TASK BRIEF: All lines in the material with the string "AGND" should be listed.

EXERCISE MATERIALS:
# # #
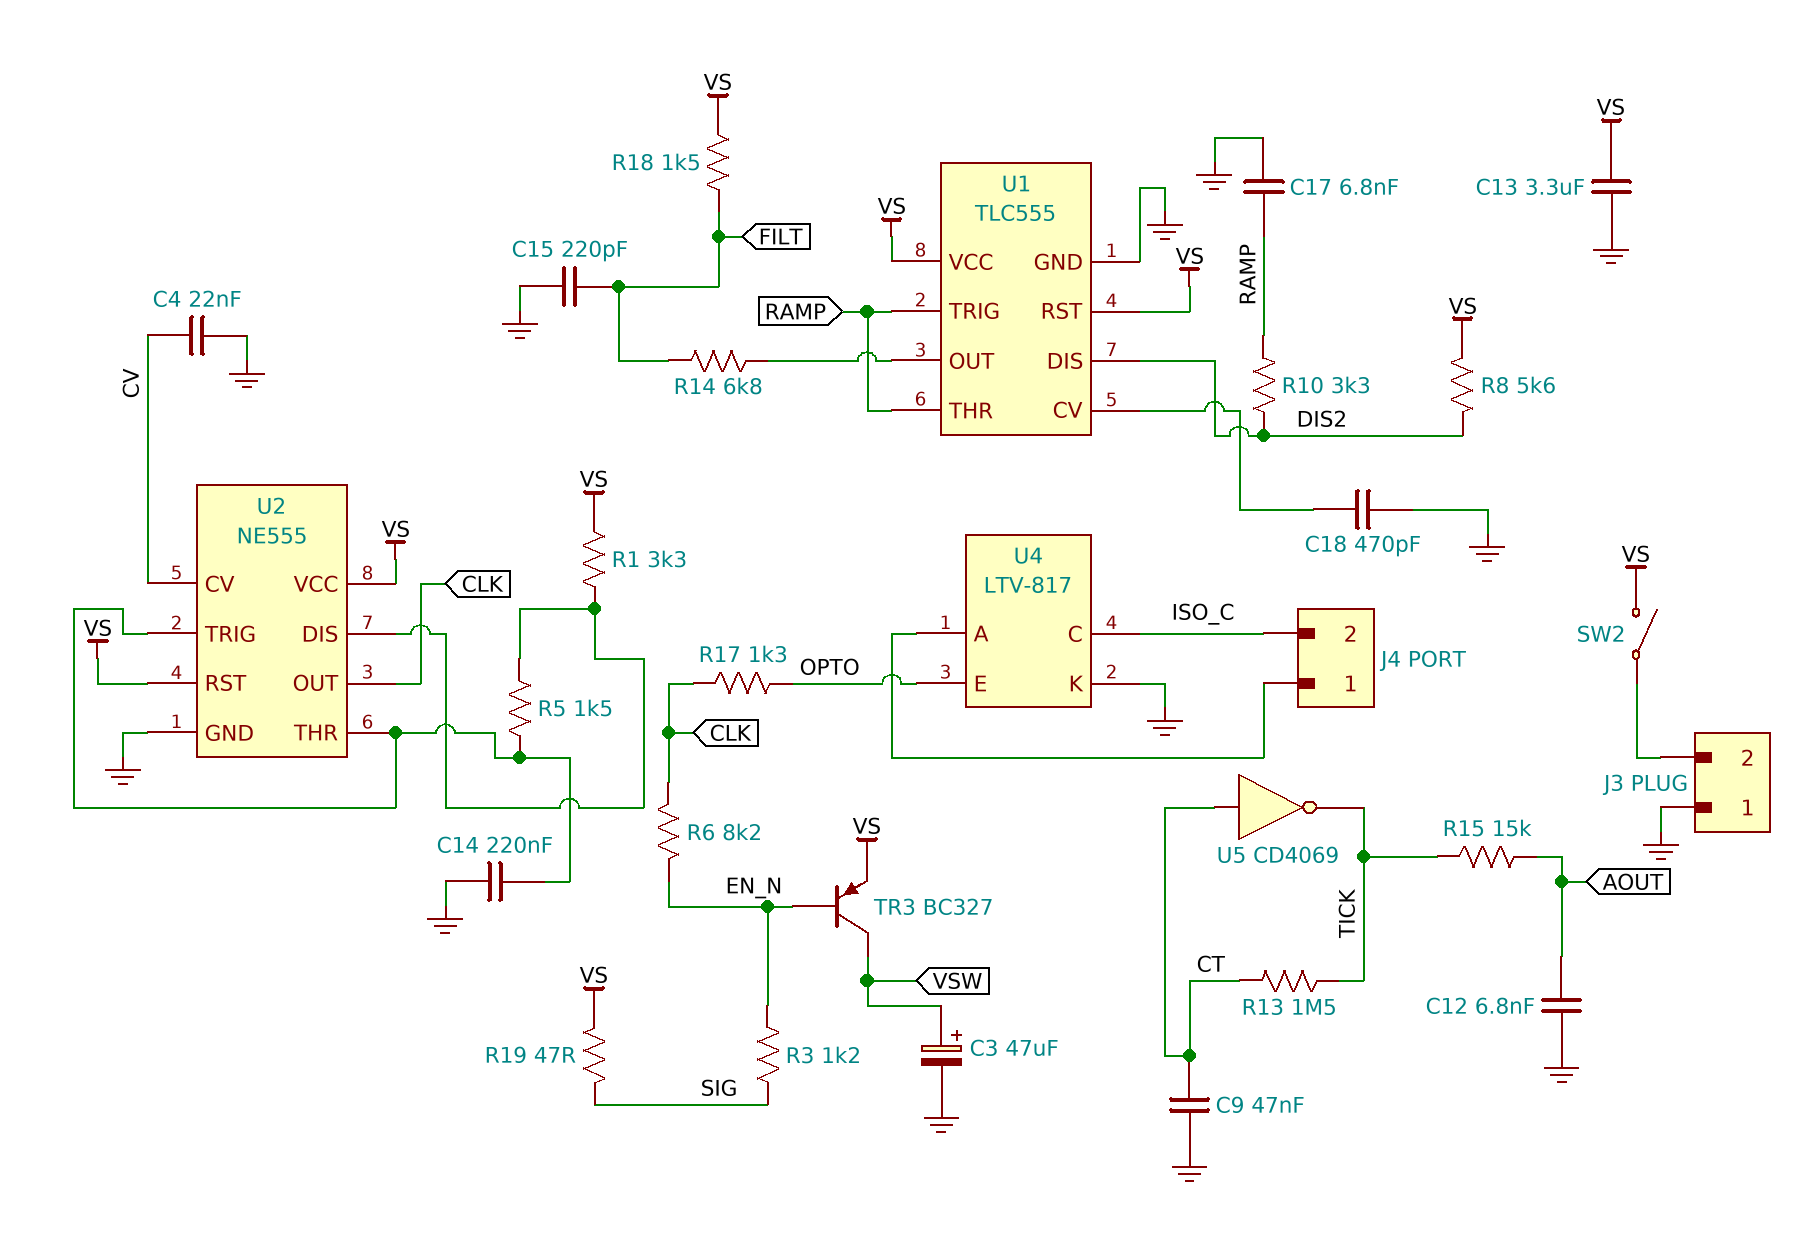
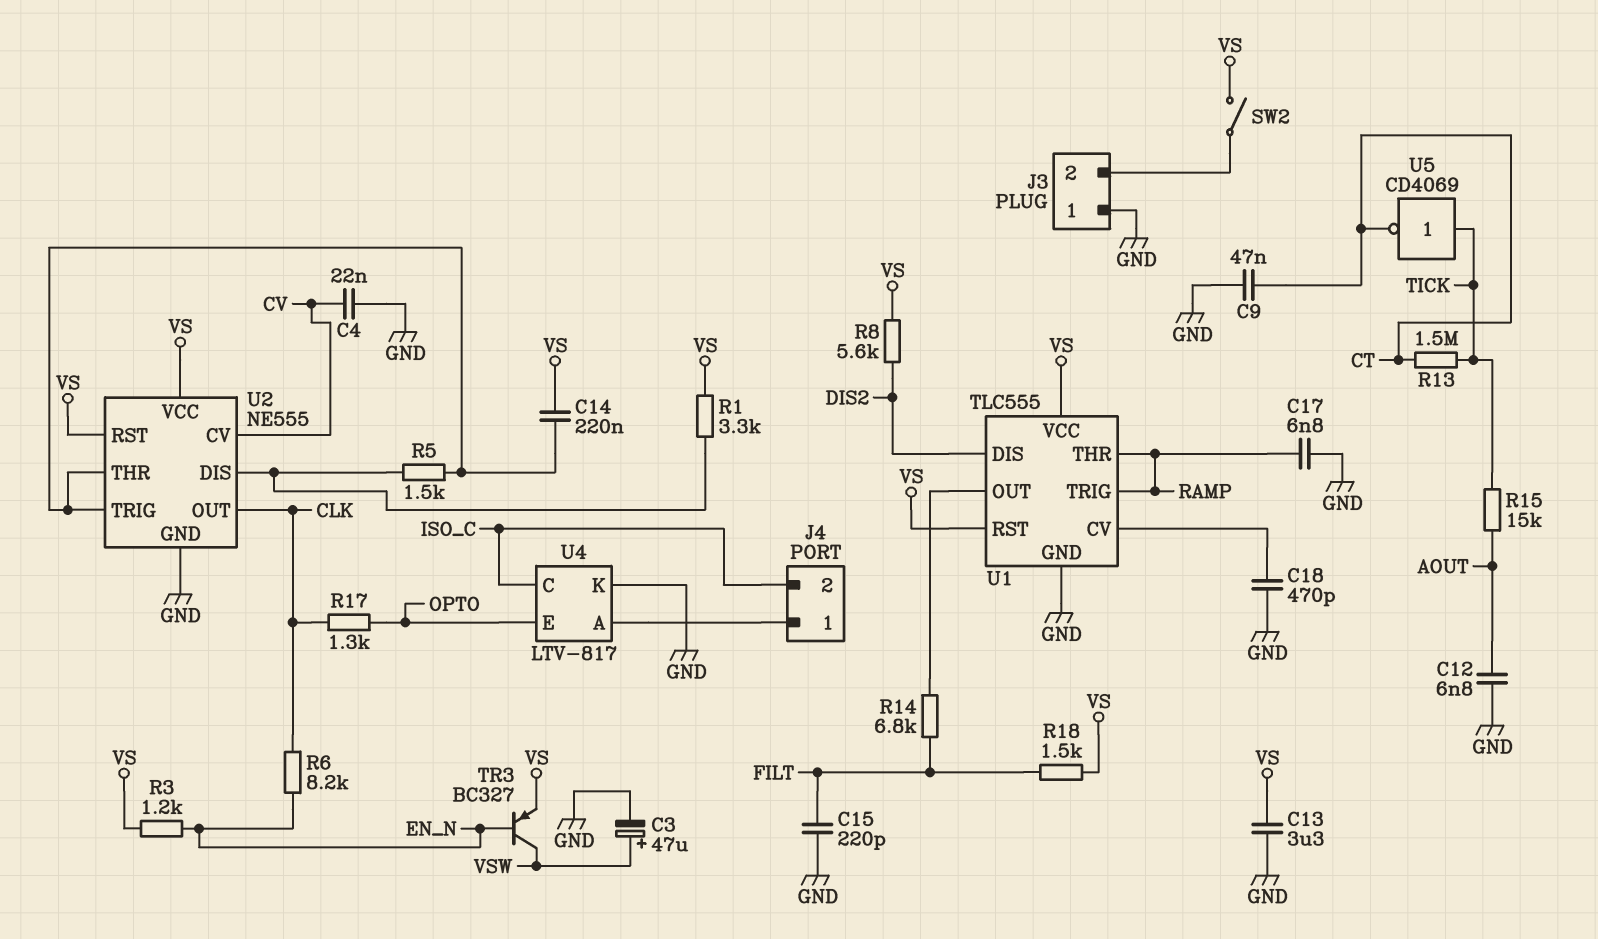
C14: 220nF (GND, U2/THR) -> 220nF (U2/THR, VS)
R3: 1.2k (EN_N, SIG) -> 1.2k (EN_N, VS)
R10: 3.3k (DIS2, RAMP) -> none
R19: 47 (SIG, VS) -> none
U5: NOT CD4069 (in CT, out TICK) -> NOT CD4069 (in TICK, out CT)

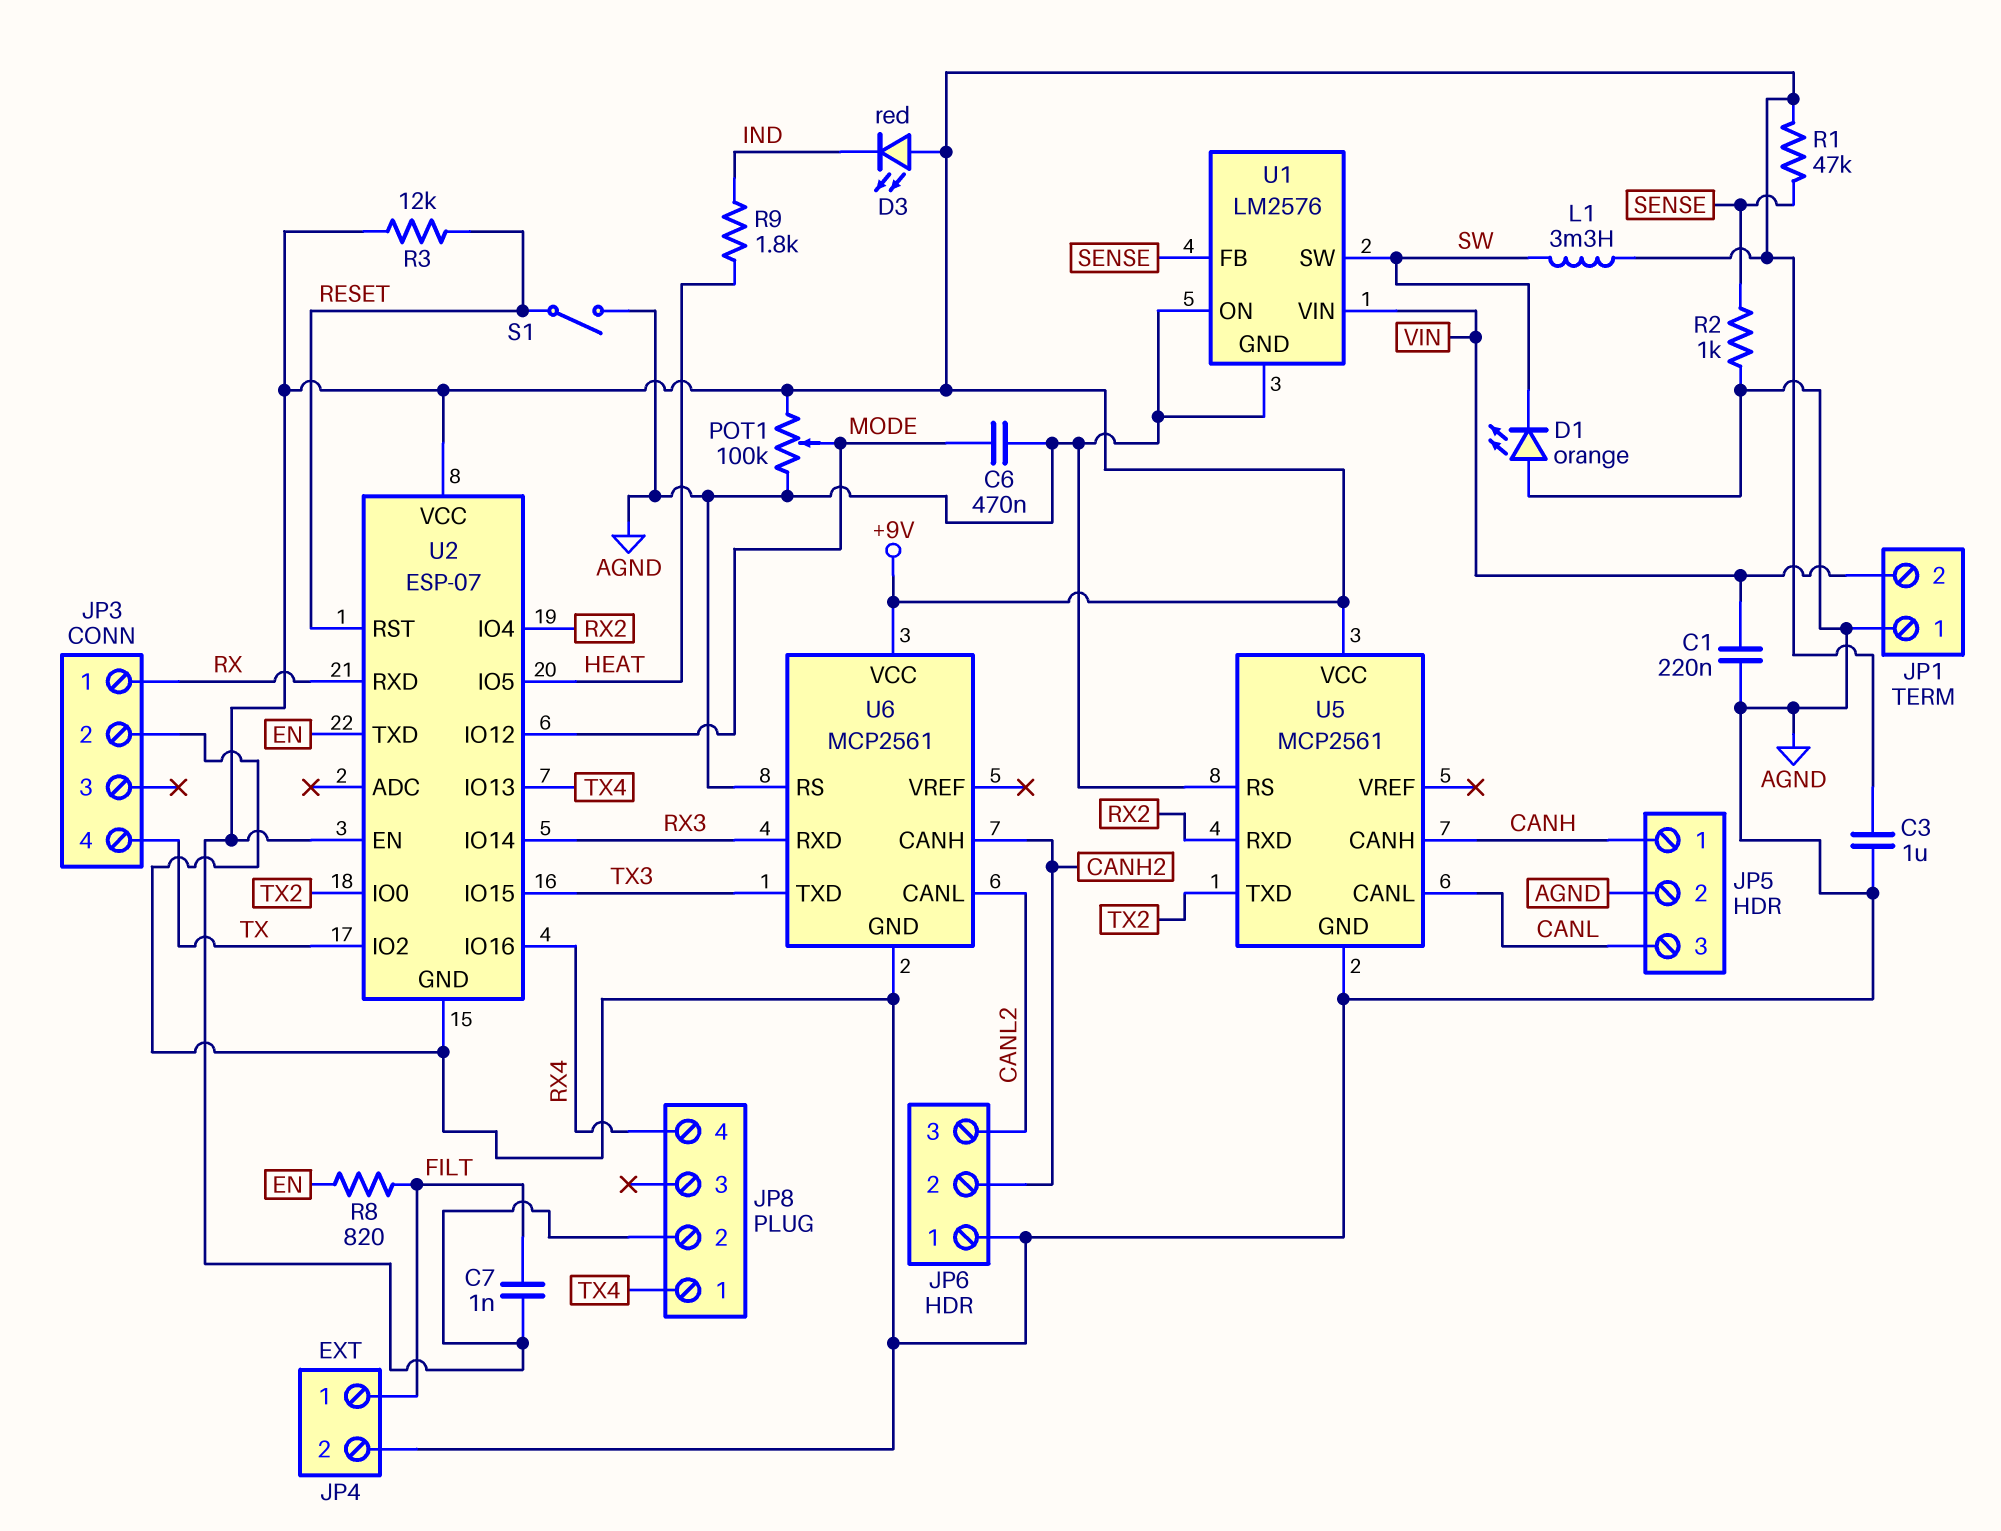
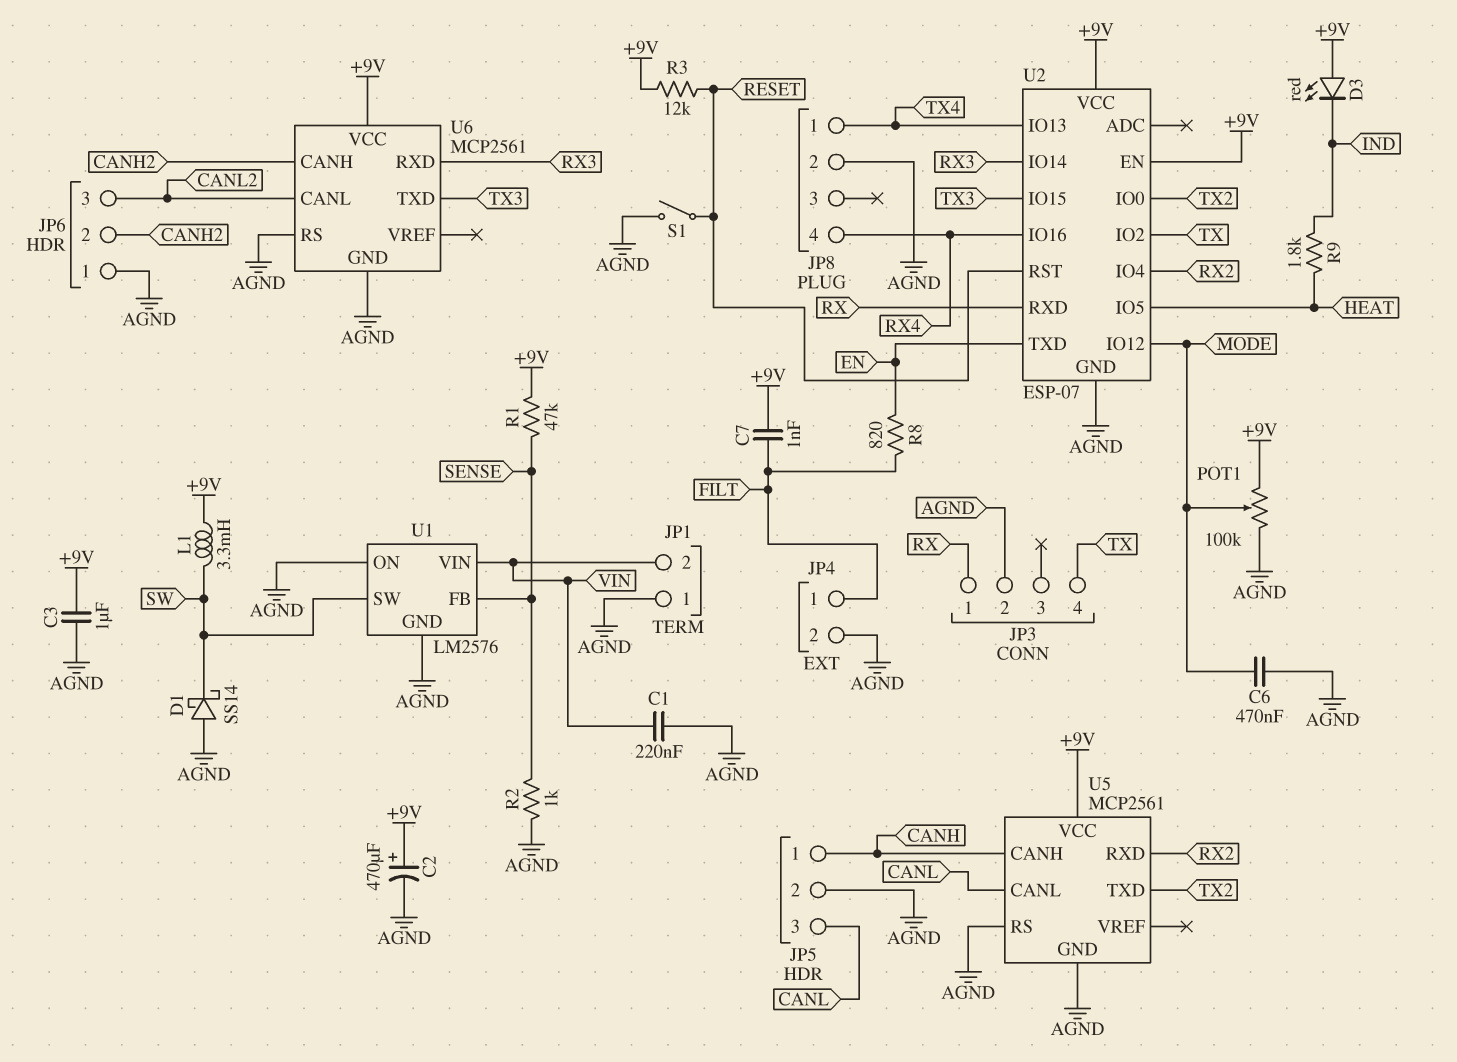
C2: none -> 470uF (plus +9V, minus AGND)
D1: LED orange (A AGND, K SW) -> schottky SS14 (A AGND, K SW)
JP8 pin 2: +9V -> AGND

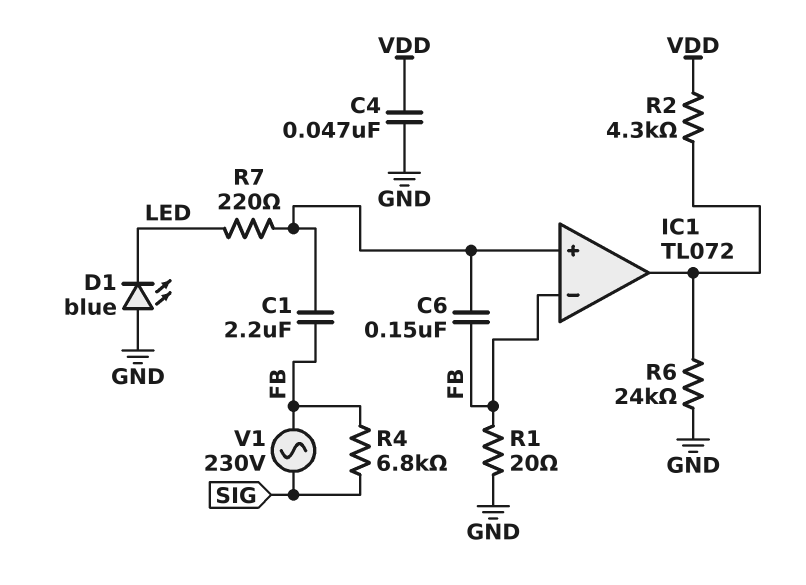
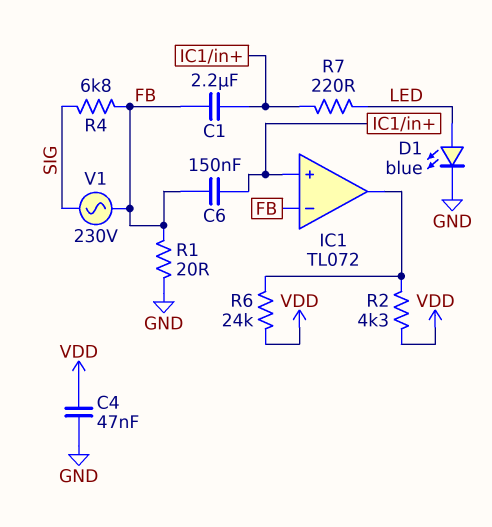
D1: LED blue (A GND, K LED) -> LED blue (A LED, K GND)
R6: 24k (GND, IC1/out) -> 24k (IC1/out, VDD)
# # #
YOUR RESPONSE:
C2: none -> 470uF (plus +9V, minus AGND)
D1: LED orange (A AGND, K SW) -> schottky SS14 (A AGND, K SW)
JP8 pin 2: +9V -> AGND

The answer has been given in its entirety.